Problem details
Within the material below, how many lines carry the word "żółty"? State only the number.

Available data
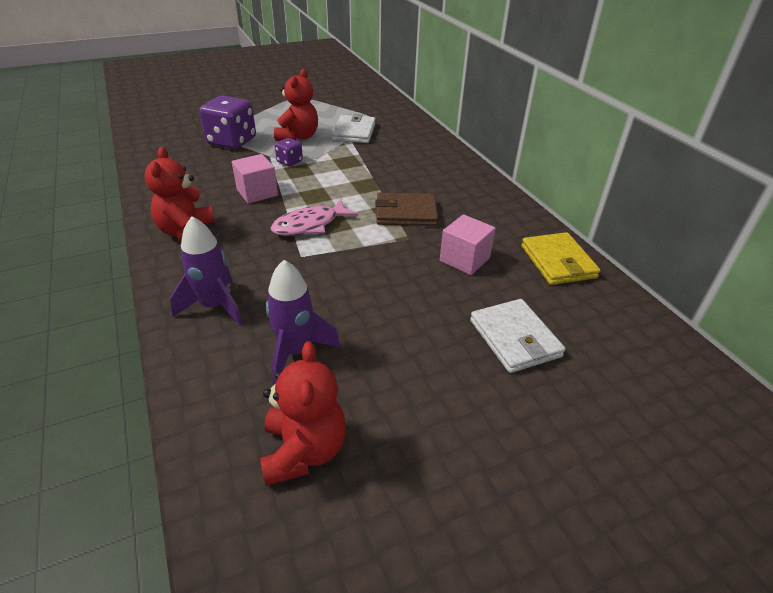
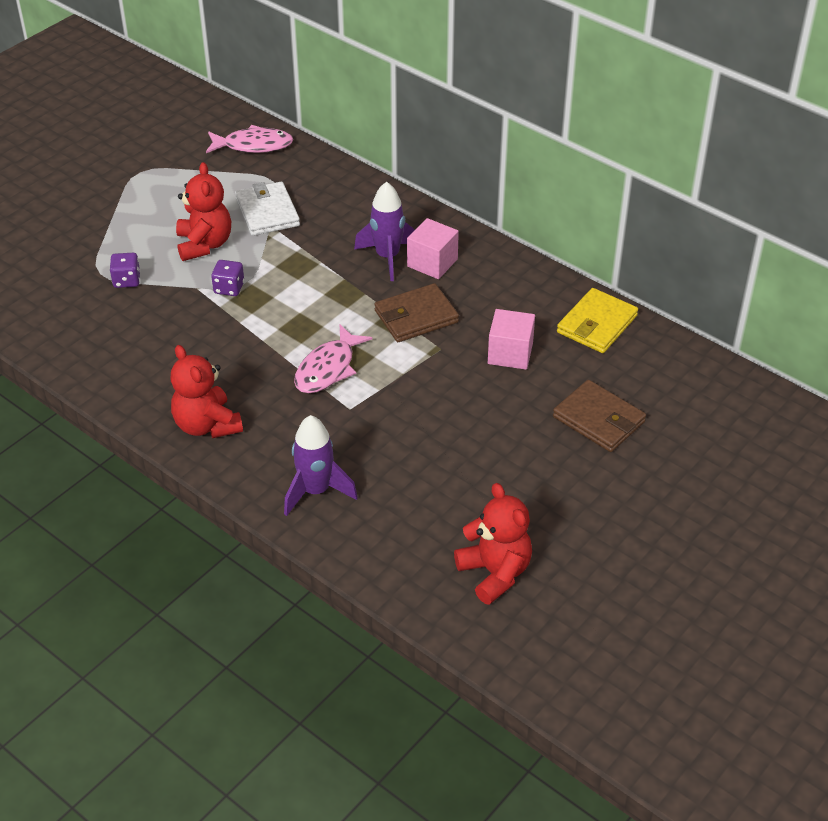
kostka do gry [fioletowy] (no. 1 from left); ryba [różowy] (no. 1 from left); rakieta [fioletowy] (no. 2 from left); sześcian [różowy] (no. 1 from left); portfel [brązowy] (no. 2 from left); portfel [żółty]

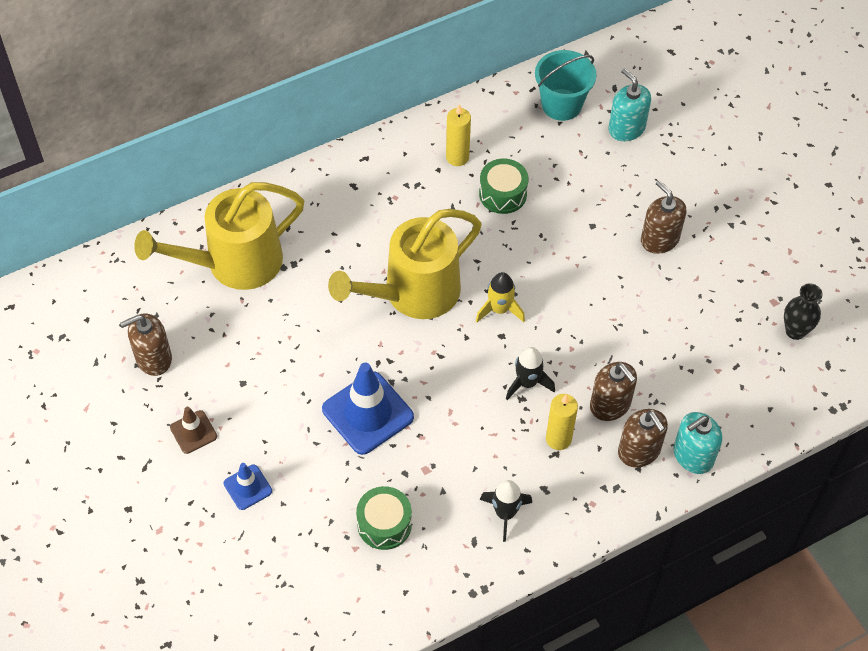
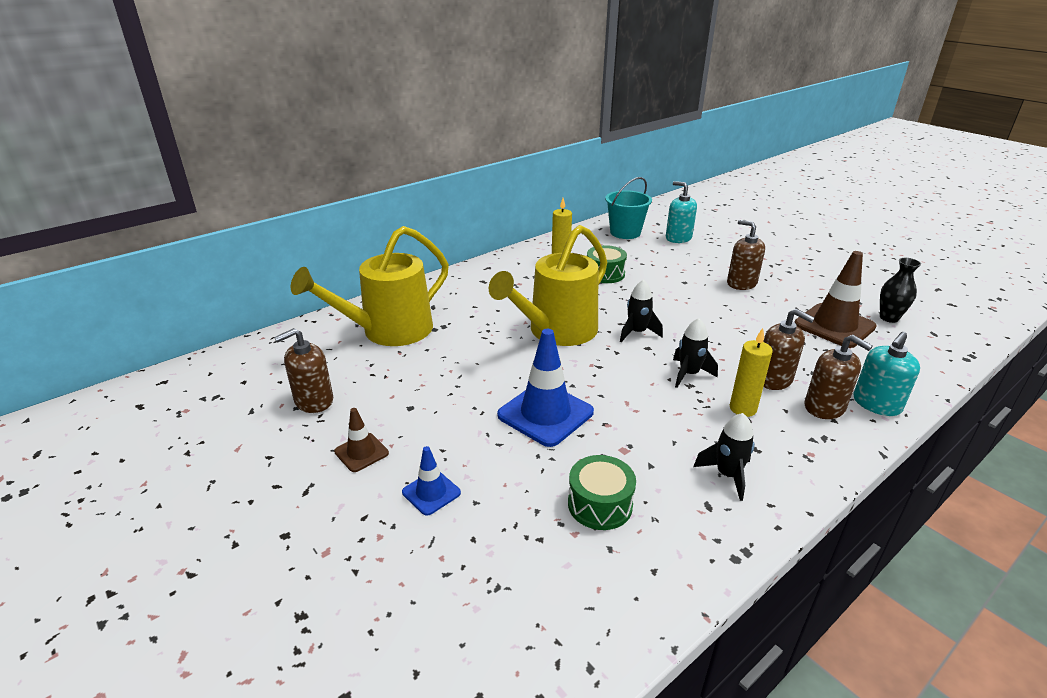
rakieta [czarny] (no. 1 from left); pachołek [brązowy] (no. 2 from left)

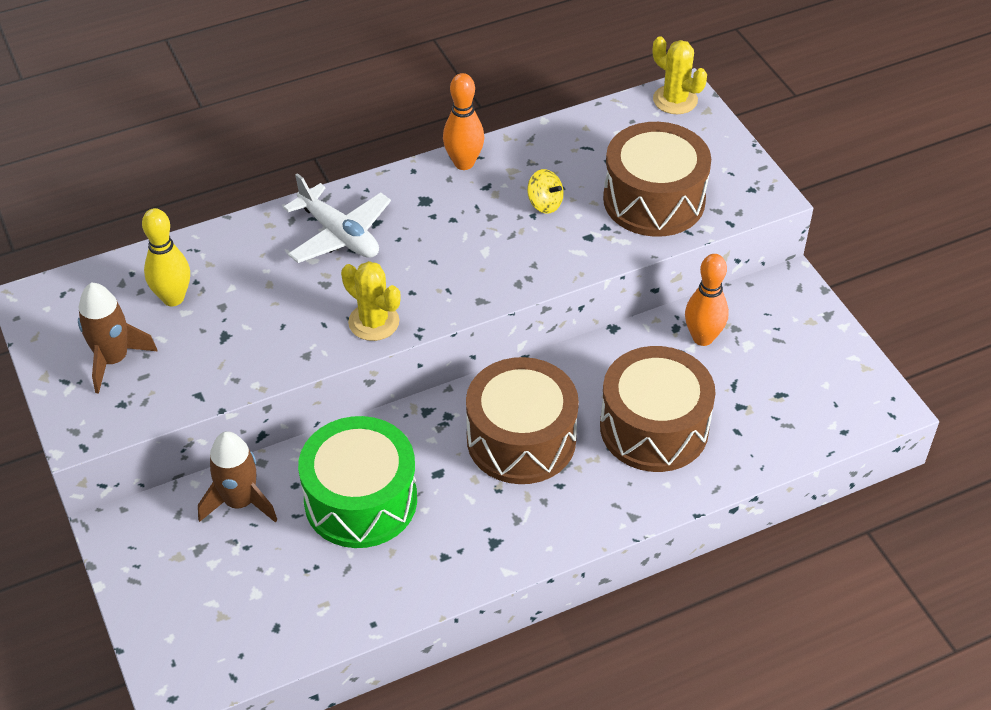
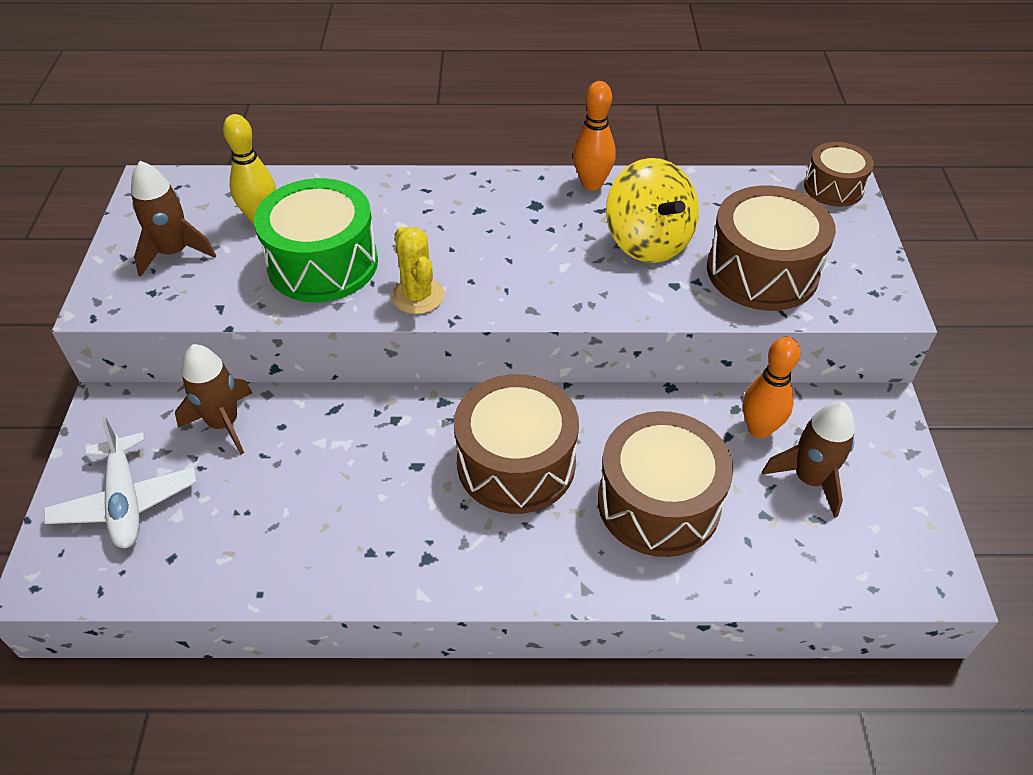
samolot [biały]; bęben [zielony]; bączek [żółty]; rakieta [brązowy] (no. 3 from left); bęben [brązowy] (no. 4 from left)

Answer to this problem
2